[Records from a data collection]

◇ ◇ ◇

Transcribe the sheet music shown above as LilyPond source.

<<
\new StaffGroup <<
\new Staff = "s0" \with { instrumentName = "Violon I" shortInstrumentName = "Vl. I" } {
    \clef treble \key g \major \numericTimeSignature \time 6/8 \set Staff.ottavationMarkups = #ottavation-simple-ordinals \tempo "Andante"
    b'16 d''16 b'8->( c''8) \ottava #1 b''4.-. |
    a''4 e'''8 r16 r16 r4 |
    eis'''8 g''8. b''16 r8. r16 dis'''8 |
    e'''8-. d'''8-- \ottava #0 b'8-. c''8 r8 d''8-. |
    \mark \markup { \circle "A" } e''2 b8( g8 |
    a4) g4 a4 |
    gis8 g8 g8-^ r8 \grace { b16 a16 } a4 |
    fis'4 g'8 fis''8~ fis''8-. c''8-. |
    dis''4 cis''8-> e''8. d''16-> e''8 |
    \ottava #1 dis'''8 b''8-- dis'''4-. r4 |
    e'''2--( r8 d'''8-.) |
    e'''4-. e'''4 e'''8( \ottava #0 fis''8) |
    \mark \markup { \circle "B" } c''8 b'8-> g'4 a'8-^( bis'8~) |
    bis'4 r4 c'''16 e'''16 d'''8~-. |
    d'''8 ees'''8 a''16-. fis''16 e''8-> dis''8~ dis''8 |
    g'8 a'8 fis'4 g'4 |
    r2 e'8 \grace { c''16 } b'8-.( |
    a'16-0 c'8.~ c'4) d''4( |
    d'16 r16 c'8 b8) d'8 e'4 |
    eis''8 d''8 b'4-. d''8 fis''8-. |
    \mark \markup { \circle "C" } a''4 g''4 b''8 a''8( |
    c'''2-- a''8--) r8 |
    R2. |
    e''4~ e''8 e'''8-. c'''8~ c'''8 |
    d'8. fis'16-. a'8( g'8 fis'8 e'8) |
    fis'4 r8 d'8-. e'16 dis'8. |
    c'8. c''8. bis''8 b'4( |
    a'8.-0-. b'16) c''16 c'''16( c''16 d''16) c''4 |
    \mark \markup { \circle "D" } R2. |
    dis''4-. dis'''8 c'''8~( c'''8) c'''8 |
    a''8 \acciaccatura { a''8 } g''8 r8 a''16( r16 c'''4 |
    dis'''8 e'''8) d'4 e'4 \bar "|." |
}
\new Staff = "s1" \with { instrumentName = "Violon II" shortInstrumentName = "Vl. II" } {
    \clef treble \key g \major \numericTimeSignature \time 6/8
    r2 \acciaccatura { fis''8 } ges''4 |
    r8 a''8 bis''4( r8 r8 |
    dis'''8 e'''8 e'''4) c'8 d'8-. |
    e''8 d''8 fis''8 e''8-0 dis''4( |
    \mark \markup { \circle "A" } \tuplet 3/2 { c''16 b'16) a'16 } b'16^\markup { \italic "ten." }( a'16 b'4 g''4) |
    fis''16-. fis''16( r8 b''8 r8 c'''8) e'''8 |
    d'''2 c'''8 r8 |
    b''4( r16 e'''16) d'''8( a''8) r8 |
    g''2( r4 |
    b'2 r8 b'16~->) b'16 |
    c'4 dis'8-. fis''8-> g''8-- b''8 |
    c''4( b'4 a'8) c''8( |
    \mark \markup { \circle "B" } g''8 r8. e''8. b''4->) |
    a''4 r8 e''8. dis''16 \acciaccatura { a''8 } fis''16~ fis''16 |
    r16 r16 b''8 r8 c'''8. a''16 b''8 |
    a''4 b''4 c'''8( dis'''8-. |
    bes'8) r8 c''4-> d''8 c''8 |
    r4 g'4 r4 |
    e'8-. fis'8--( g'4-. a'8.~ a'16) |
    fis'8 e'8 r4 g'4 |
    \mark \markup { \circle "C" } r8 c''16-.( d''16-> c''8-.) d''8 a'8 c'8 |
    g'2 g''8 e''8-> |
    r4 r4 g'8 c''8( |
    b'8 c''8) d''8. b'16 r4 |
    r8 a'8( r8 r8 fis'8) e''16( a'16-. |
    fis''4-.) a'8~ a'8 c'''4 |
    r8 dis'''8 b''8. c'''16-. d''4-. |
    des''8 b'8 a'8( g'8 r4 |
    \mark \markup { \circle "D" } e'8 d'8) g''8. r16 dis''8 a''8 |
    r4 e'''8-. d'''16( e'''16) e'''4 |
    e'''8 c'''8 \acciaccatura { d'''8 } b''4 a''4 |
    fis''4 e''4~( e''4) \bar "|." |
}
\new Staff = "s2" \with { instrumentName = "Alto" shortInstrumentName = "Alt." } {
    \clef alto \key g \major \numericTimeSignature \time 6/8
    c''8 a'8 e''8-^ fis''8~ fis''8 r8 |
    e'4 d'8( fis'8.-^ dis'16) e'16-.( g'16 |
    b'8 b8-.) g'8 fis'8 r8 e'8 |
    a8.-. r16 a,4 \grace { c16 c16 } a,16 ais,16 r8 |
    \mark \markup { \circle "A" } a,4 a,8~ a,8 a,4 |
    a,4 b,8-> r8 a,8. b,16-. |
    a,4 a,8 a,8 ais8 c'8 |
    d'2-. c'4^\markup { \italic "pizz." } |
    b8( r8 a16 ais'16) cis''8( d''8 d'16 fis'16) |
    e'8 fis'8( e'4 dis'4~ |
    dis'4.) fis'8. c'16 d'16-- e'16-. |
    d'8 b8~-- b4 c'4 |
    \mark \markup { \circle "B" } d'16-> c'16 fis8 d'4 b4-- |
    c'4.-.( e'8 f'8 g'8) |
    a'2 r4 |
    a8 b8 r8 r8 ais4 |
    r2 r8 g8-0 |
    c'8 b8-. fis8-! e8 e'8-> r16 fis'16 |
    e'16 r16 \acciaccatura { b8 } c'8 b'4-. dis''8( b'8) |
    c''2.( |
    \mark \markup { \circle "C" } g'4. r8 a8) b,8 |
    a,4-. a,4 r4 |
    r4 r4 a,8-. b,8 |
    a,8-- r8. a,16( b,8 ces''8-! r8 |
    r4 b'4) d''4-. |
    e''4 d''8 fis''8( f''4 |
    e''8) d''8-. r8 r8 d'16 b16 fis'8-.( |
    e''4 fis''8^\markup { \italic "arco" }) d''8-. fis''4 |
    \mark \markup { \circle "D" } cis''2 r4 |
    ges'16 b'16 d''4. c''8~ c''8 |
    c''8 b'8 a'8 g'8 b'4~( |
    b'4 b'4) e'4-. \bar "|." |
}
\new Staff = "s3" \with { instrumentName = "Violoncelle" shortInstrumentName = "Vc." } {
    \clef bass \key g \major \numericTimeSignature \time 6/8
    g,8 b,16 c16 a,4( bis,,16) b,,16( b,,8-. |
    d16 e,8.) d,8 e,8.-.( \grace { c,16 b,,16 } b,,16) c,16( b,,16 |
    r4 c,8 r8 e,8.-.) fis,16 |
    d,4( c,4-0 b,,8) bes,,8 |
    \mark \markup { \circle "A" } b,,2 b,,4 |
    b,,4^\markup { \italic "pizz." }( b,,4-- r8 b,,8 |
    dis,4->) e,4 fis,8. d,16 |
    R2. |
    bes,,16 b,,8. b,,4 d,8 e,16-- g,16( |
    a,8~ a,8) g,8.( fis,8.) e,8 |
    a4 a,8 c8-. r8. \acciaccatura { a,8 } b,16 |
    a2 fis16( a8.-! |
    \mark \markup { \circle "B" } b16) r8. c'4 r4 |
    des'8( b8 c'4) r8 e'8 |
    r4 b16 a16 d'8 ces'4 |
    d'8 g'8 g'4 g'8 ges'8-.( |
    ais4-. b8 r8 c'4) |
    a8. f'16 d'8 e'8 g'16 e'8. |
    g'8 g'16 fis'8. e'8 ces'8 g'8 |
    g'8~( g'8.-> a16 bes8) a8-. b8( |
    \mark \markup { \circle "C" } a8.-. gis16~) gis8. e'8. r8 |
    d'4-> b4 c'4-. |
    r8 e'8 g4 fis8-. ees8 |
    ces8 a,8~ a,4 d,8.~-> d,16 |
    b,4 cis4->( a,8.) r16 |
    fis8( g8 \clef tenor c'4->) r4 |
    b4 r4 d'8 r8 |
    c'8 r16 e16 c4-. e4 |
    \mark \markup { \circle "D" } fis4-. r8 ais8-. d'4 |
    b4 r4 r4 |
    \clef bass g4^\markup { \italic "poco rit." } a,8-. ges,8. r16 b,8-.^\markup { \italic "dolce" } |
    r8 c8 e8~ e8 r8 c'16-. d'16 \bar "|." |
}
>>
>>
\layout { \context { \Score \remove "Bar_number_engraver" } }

◇ ◇ ◇

### Requirement:
List each line of the items above that contains the string "italic", matching case exactly.

### Finished answer:
    \mark \markup { \circle "A" } \tuplet 3/2 { c''16 b'16) a'16 } b'16^\markup { \italic "ten." }( a'16 b'4 g''4) |
    d'2-. c'4^\markup { \italic "pizz." } |
    e''4 fis''8^\markup { \italic "arco" }) d''8-. fis''4 |
    b,,4^\markup { \italic "pizz." }( b,,4-- r8 b,,8 |
    \clef bass g4^\markup { \italic "poco rit." } a,8-. ges,8. r16 b,8-.^\markup { \italic "dolce" } |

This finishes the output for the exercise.